### Record extracts

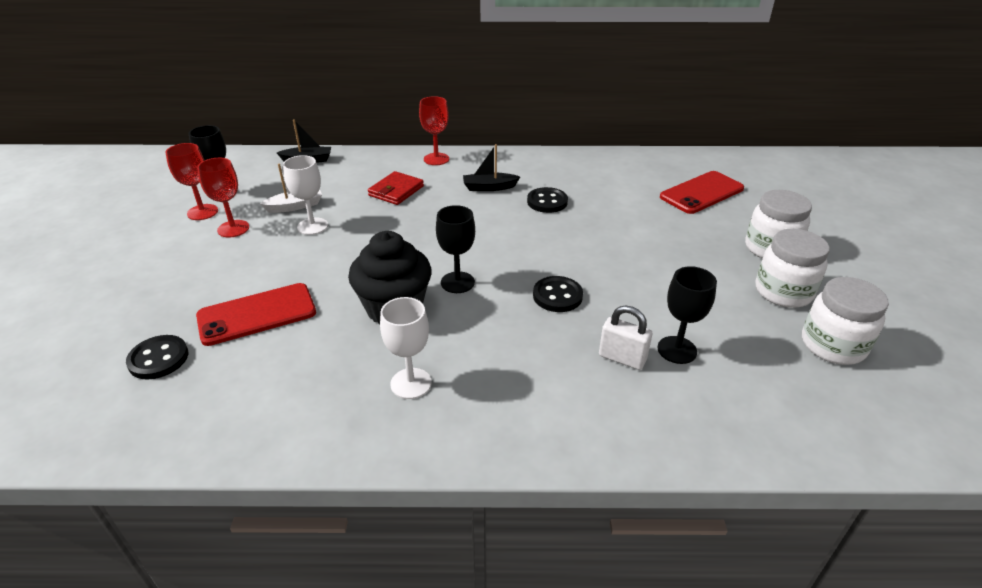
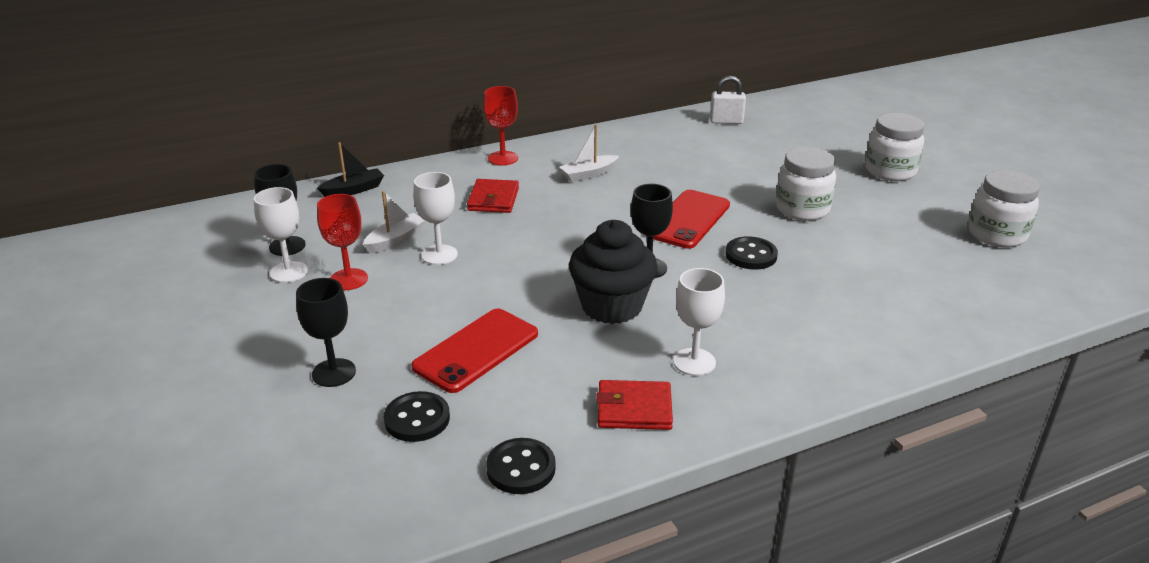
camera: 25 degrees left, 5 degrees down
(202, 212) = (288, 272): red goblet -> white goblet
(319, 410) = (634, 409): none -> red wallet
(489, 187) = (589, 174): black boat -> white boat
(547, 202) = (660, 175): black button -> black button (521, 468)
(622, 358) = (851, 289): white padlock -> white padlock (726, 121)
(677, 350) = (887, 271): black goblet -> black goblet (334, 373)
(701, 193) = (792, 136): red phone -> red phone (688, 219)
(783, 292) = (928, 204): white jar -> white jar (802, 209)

######
### Record extracts

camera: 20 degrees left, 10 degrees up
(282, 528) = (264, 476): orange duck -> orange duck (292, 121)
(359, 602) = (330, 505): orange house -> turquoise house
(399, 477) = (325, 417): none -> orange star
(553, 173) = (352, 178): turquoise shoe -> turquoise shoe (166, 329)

######
### Record extracts

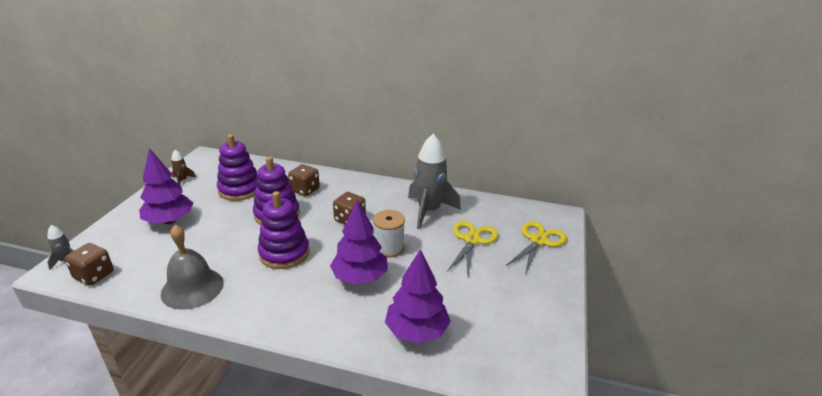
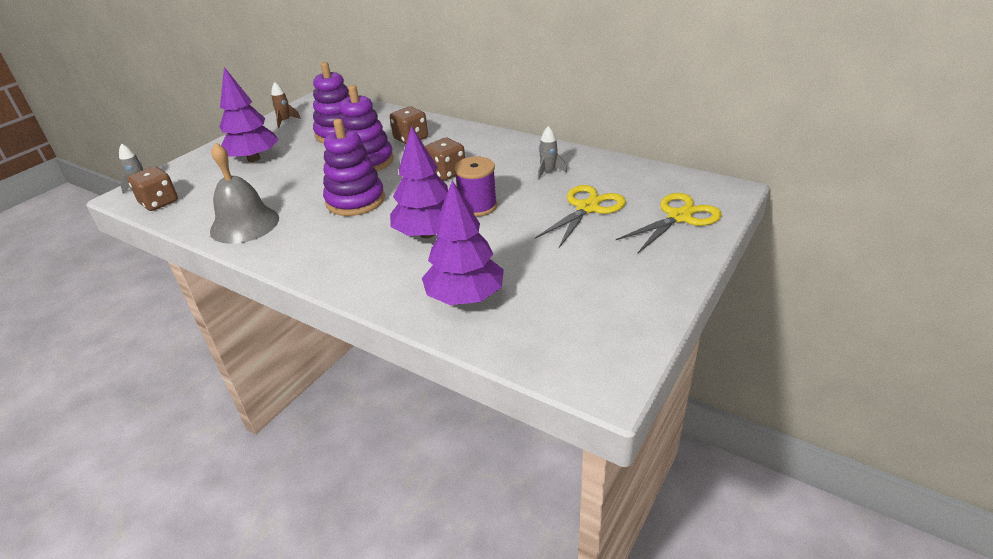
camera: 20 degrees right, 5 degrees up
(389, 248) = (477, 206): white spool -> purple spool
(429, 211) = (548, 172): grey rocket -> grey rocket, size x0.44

######

An answer is complete only when it holds every line above containing the string "white".

(202, 212) = (288, 272): red goblet -> white goblet
(489, 187) = (589, 174): black boat -> white boat
(622, 358) = (851, 289): white padlock -> white padlock (726, 121)
(783, 292) = (928, 204): white jar -> white jar (802, 209)
(389, 248) = (477, 206): white spool -> purple spool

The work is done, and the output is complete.